**ASSIGNMENT**
The answer must consist of each line of the records below that contains the string "orange".

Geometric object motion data
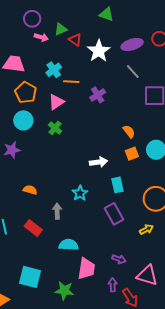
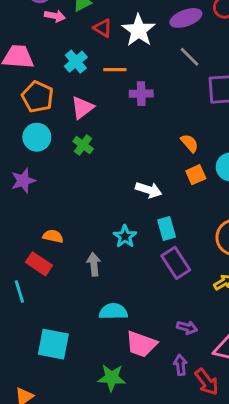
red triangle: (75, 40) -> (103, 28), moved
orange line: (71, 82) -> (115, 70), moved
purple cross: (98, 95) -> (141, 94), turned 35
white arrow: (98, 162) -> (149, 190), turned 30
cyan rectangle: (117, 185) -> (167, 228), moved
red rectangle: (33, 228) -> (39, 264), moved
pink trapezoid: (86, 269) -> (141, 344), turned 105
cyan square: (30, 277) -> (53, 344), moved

* * *

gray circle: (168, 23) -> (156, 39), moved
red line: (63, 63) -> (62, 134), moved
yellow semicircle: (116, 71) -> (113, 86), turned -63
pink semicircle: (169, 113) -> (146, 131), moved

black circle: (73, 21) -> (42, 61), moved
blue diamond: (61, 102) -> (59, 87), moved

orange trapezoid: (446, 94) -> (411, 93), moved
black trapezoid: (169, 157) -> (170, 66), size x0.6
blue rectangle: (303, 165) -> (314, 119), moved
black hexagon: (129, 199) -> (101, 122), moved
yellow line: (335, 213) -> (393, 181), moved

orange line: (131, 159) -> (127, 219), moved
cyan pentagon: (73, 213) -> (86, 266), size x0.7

**RESPONSE TO THE EXERCISE**
orange line: (71, 82) -> (115, 70), moved
orange trapezoid: (446, 94) -> (411, 93), moved
orange line: (131, 159) -> (127, 219), moved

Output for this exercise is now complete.